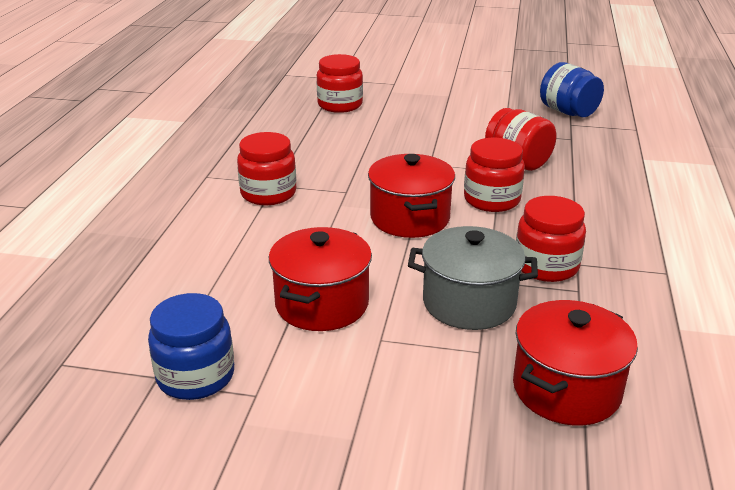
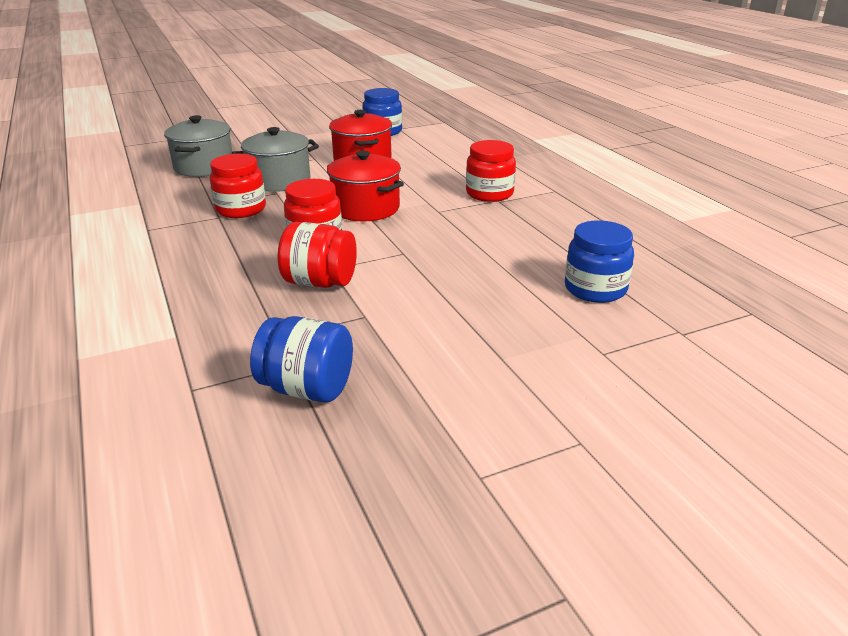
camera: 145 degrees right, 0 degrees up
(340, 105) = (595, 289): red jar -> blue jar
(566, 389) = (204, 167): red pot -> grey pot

--------

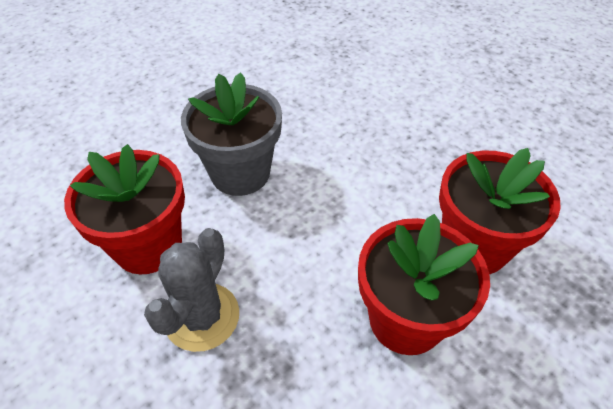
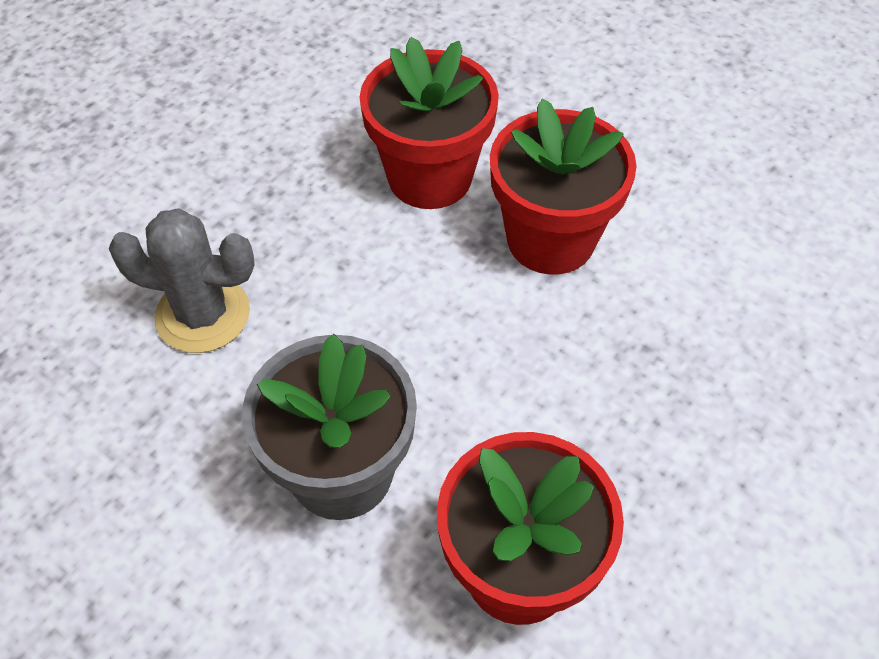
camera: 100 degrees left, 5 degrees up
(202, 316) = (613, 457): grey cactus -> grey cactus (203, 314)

--------

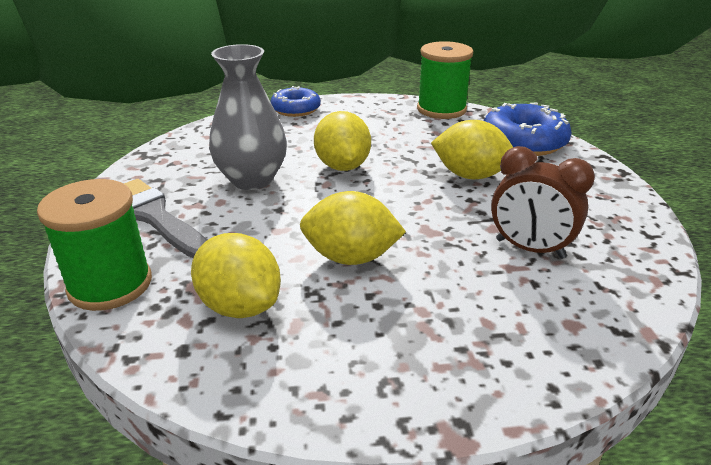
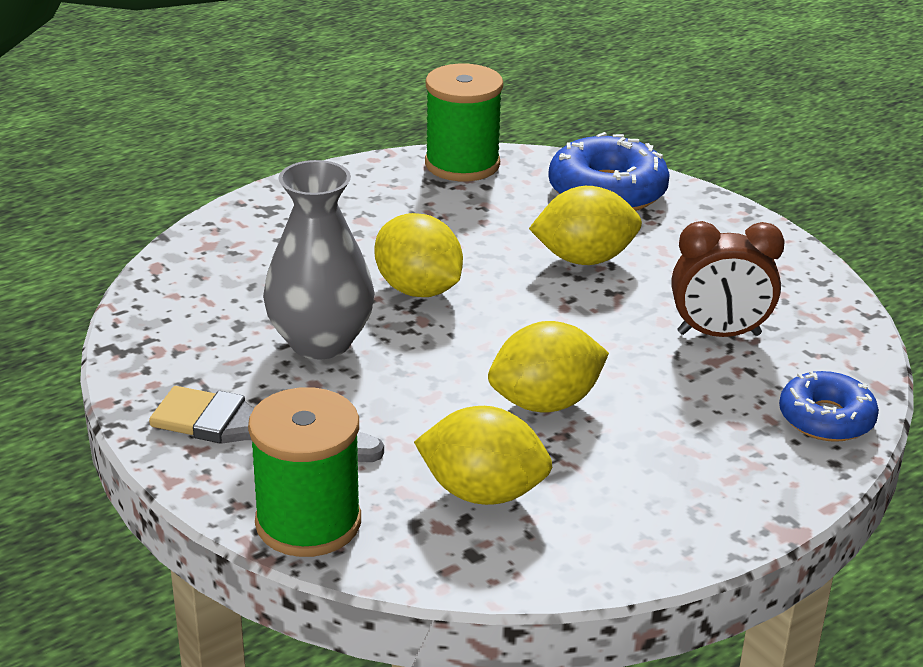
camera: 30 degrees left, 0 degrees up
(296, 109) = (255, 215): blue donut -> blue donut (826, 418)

--------

### Aim of the exercise:
In the records above, find the line with "camera: 145 degrees right, 0 degrees up"; write out exactly that line and each one after it, stopping after the line with "(566, 389) = (204, 167): red pot -> grey pot".

### Task answer:
camera: 145 degrees right, 0 degrees up
(340, 105) = (595, 289): red jar -> blue jar
(566, 389) = (204, 167): red pot -> grey pot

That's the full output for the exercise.